WORK REQUEST:
Look through the records below and collect all lines that hold the string "pyramid".

Stored data:
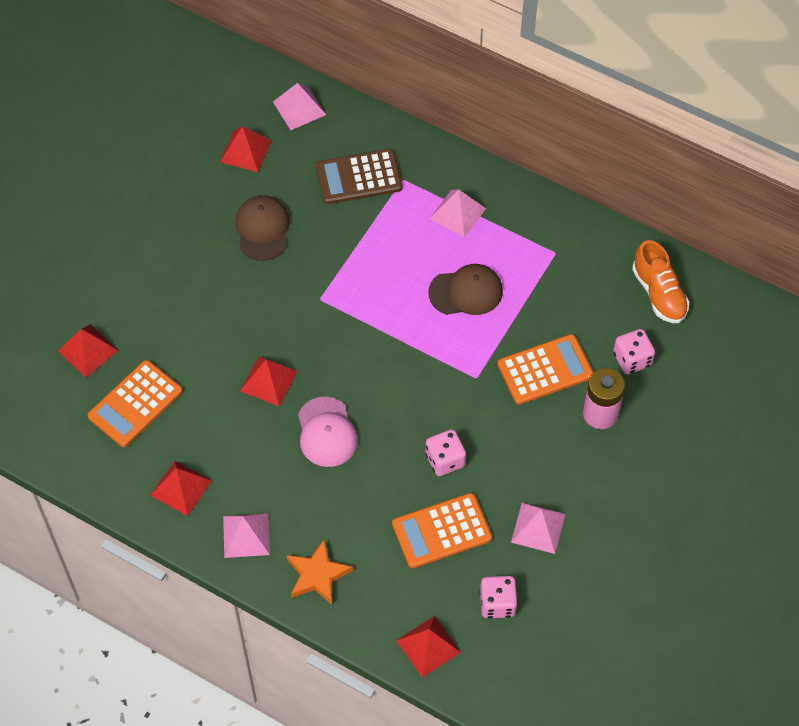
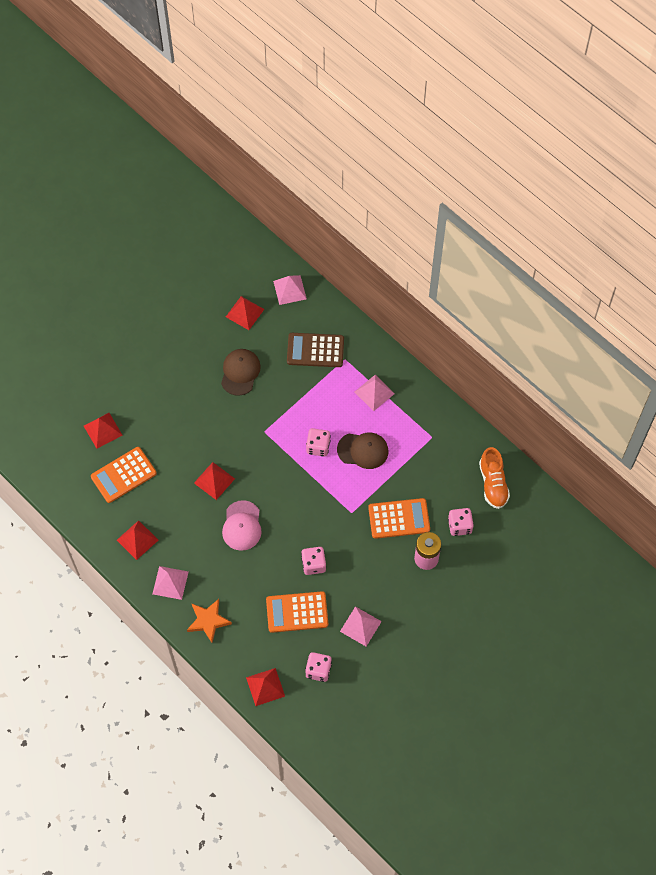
camera: 15 degrees right, 5 degrees up
(402, 301) = (318, 447): none -> pink dice

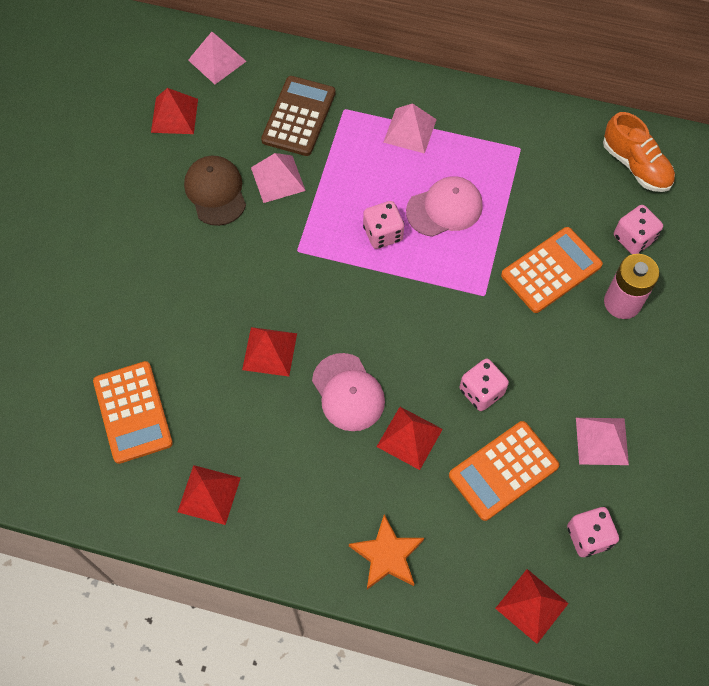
camera: 30 degrees left, 0 degrees up
(102, 430) = (64, 365): red pyramid -> red pyramid (409, 437)
(123, 475) = (132, 412): orange calculator -> orange calculator turned 45 degrees counterclockwise
(170, 582) = (296, 530): pink pyramid -> pink pyramid (278, 179)
(315, 350) = (299, 116): brown calculator -> brown calculator turned 135 degrees clockwise
(363, 450) = (444, 208): brown cap -> pink cap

FINISHED EXERCISE:
(102, 430) = (64, 365): red pyramid -> red pyramid (409, 437)
(170, 582) = (296, 530): pink pyramid -> pink pyramid (278, 179)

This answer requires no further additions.